== ENTRIES SUPPLIED ==
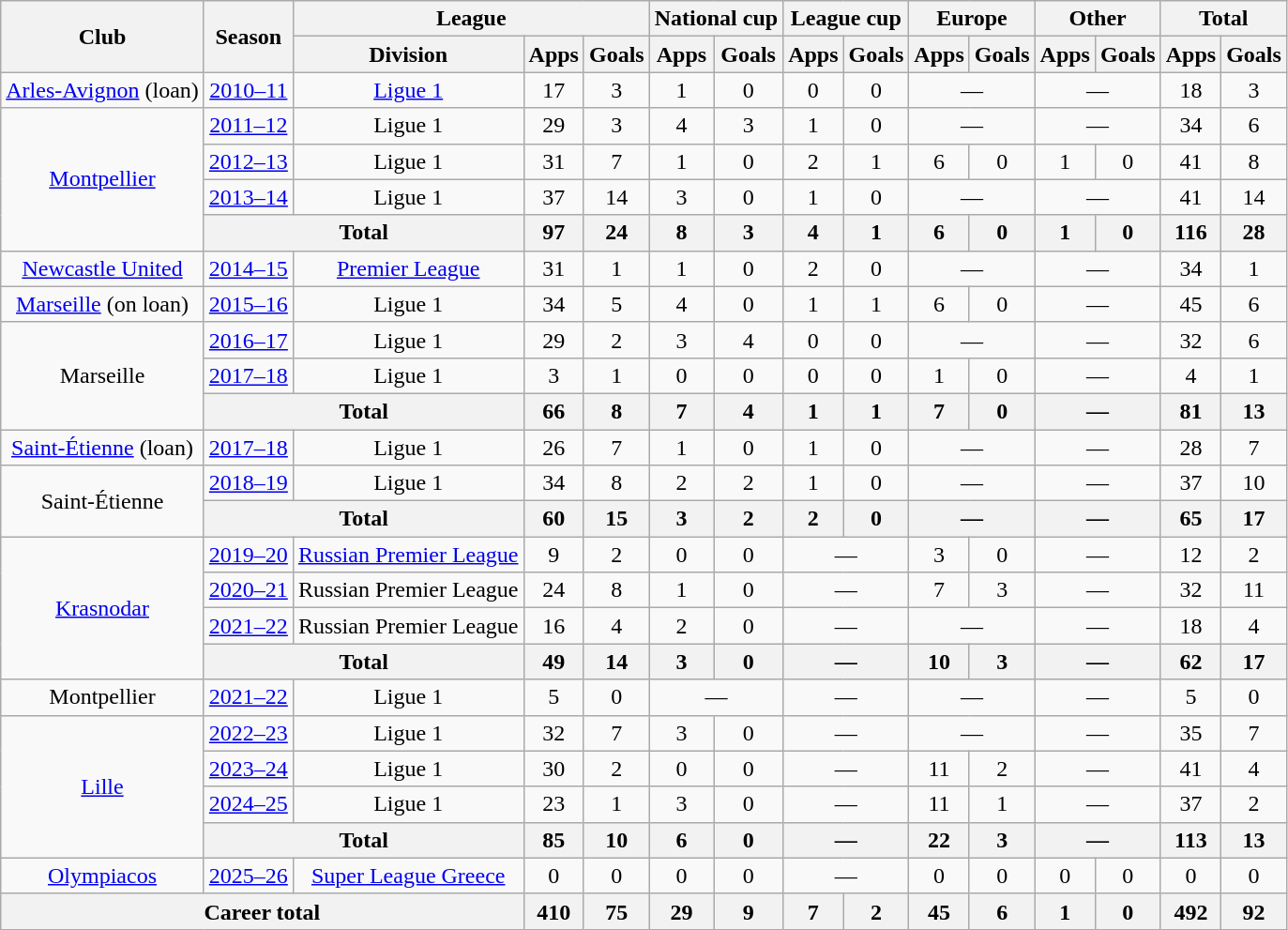
2010–11 (248, 90)
35 (1190, 733)
410 (553, 911)
12 (1190, 554)
92 (1254, 911)
Newcastle United (103, 268)
2019–20 (248, 554)
Saint-Étienne (loan) (103, 447)
116 (1190, 233)
Marseille (on loan) (103, 304)
Lille (103, 786)
2015–16 (248, 304)
492 (1190, 911)
2011–12 (248, 126)
Krasnodar (103, 608)
65 (1190, 519)
16 (553, 626)
National cup (716, 19)
23 (553, 804)
30 (553, 768)
2023–24 (248, 768)
85 (553, 840)
2020–21 (248, 590)
2014–15 (248, 268)
Saint-Étienne (103, 501)
97 (553, 233)
2024–25 (248, 804)
Olympiacos (103, 875)
2018–19 (248, 483)
49 (553, 661)
League (471, 19)
2016–17 (248, 340)
Marseille (103, 375)
Division (408, 54)
2012–13 (248, 161)
26 (553, 447)
81 (1190, 411)
22 (939, 840)
League cup (846, 19)
2025–26 (248, 875)
75 (616, 911)
Arles-Avignon (loan) (103, 90)
66 (553, 411)
2022–23 (248, 733)
60 (553, 519)
Career total (263, 911)
Super League Greece (408, 875)
15 (616, 519)
2013–14 (248, 197)
Other (1098, 19)
Club (103, 37)
62 (1190, 661)
Europe (972, 19)
Season (248, 37)
Premier League (408, 268)
113 (1190, 840)
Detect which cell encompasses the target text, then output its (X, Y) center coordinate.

== REQUEST ==
Can you extract every line of the entries above word for word, leaving the picture out of your answer?

== OUTPUT OF THE TASK ==
2010–11 (248, 90)
35 (1190, 733)
410 (553, 911)
12 (1190, 554)
92 (1254, 911)
Newcastle United (103, 268)
2019–20 (248, 554)
Saint-Étienne (loan) (103, 447)
116 (1190, 233)
Marseille (on loan) (103, 304)
Lille (103, 786)
2015–16 (248, 304)
492 (1190, 911)
2011–12 (248, 126)
Krasnodar (103, 608)
65 (1190, 519)
16 (553, 626)
National cup (716, 19)
23 (553, 804)
30 (553, 768)
2023–24 (248, 768)
85 (553, 840)
2020–21 (248, 590)
2014–15 (248, 268)
Saint-Étienne (103, 501)
97 (553, 233)
2024–25 (248, 804)
Olympiacos (103, 875)
2018–19 (248, 483)
49 (553, 661)
League (471, 19)
2016–17 (248, 340)
Marseille (103, 375)
Division (408, 54)
2012–13 (248, 161)
26 (553, 447)
81 (1190, 411)
22 (939, 840)
League cup (846, 19)
2025–26 (248, 875)
75 (616, 911)
Arles-Avignon (loan) (103, 90)
66 (553, 411)
2022–23 (248, 733)
60 (553, 519)
Career total (263, 911)
Super League Greece (408, 875)
15 (616, 519)
2013–14 (248, 197)
Other (1098, 19)
Club (103, 37)
62 (1190, 661)
Europe (972, 19)
Season (248, 37)
Premier League (408, 268)
113 (1190, 840)
Detect which cell encompasses the target text, then output its (X, Y) center coordinate.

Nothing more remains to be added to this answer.